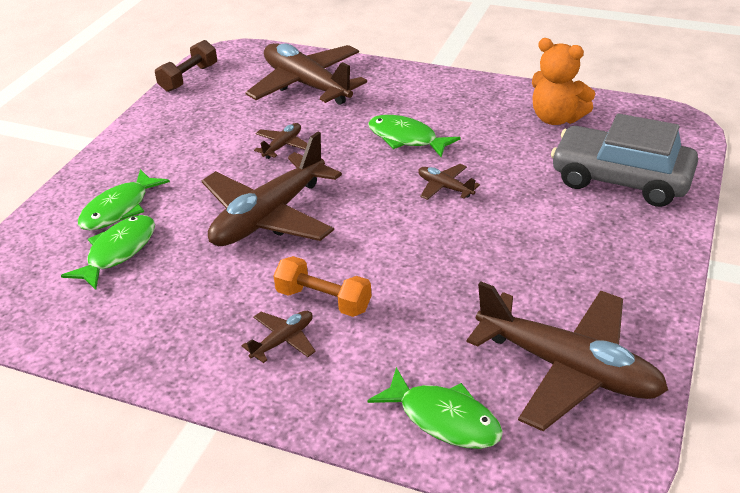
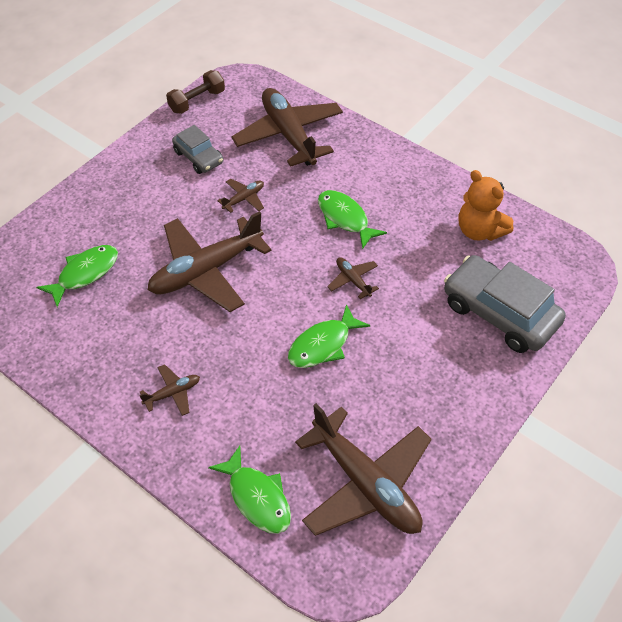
camera: 15 degrees right, 15 degrees up
(119, 209) = (99, 230): green fish -> green fish (323, 345)
(212, 122) = (198, 157): none -> grey car
(323, 300) = (215, 365): orange dumbbell -> none

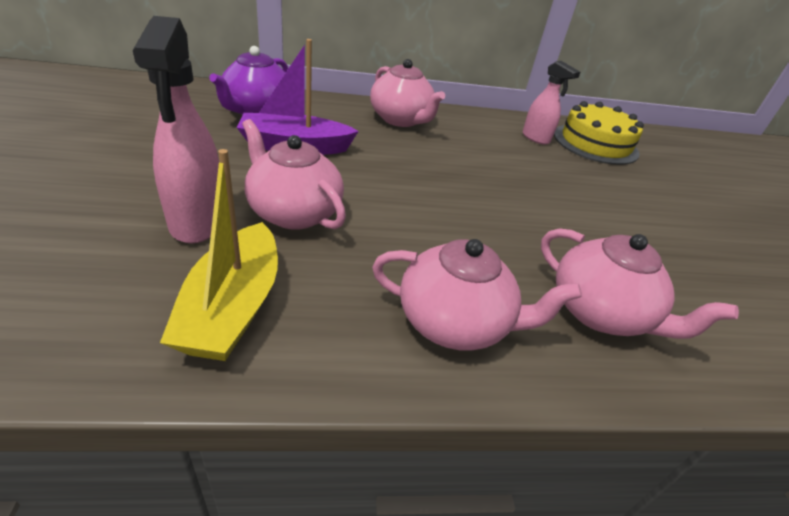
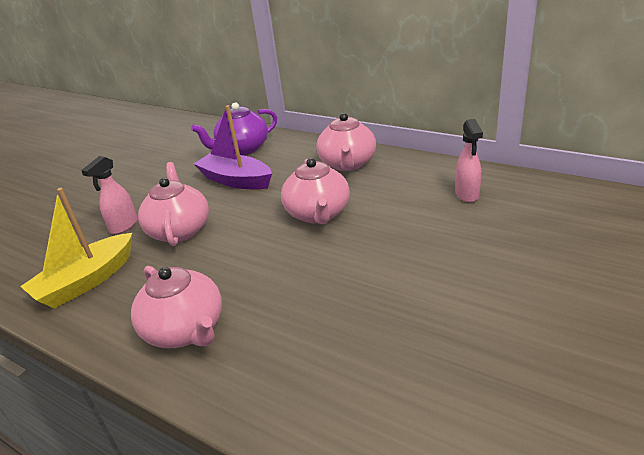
camera: 45 degrees right, 5 degrees down
(197, 222) = (123, 226): pink spray bottle -> pink spray bottle, size x0.62
(595, 143) = (538, 208): yellow cake -> none
(600, 313) = (299, 361): pink teapot -> pink teapot (318, 214)

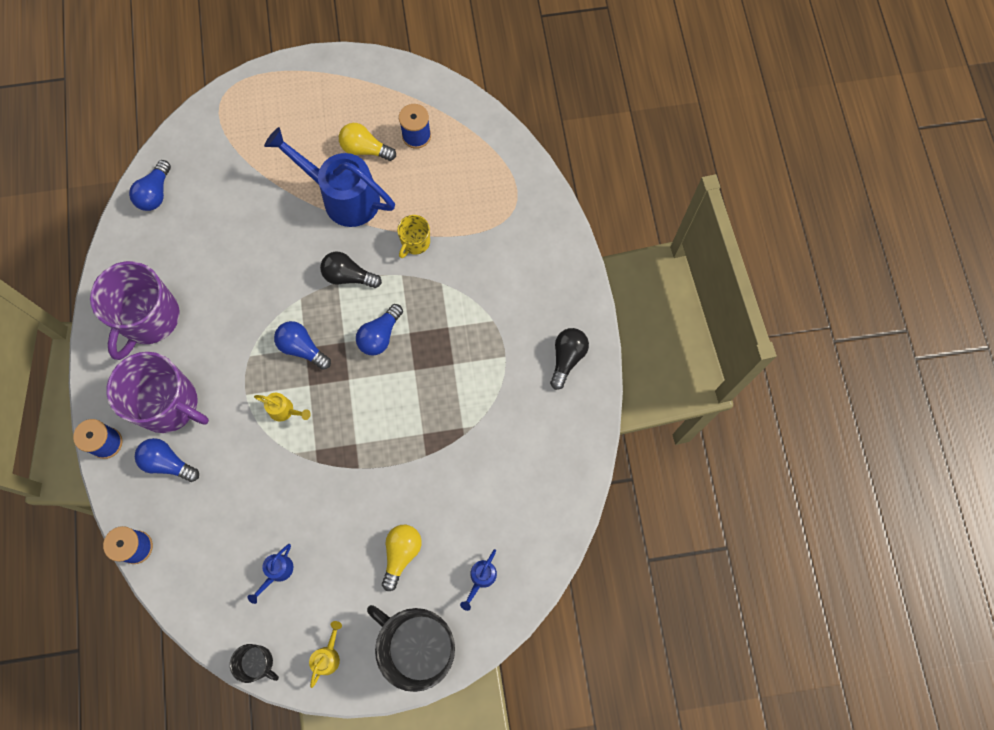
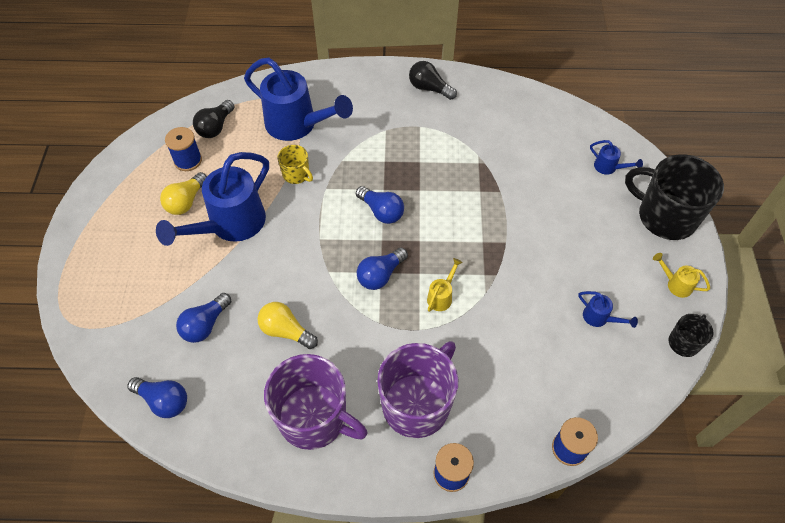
camera: 80 degrees left, 15 degrees down
(168, 463) = (481, 410): blue light bulb -> blue light bulb (205, 325)
(348, 276) = (315, 229): black light bulb -> black light bulb (215, 127)
(401, 554) = (586, 219): yellow light bulb -> yellow light bulb (286, 331)
(419, 646) = (665, 216): black mug -> black mug turned 75 degrees clockwise
(483, 228) = (297, 125): none -> blue watering can

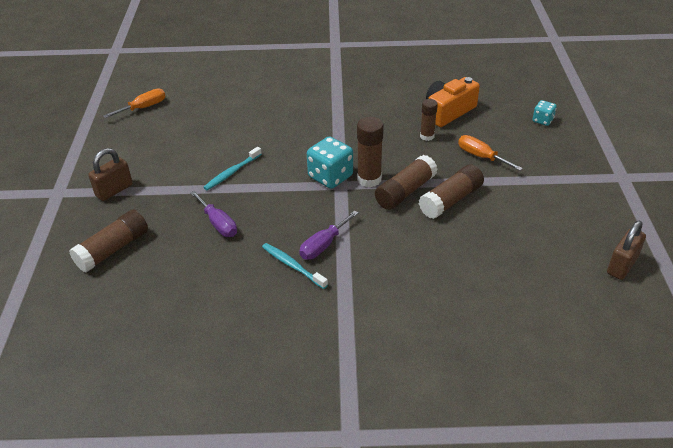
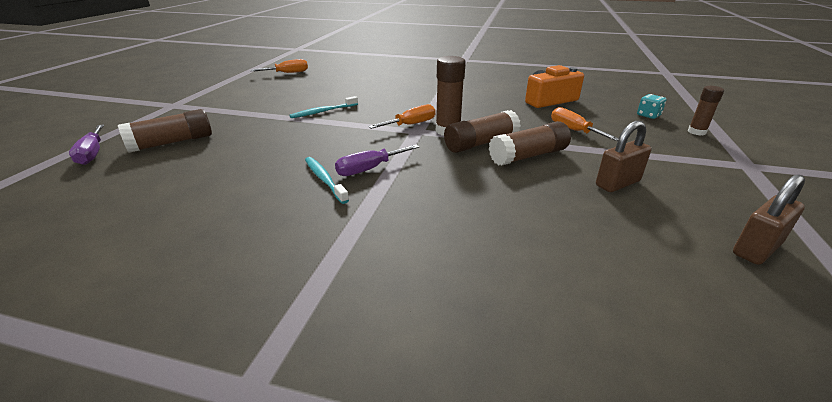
camera: 15 degrees right, 10 degrees down
(114, 190) = (216, 109): brown padlock -> brown padlock (617, 183)
(218, 224) = (280, 140): purple screwdriver -> purple screwdriver (92, 154)
(330, 176) = (411, 124): turquoise dice -> orange screwdriver
(427, 136) = (521, 112): brown glue stick -> brown glue stick (696, 132)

Assignment
State only the count of lines above that hold the string "screwdriver".

Worked solution
2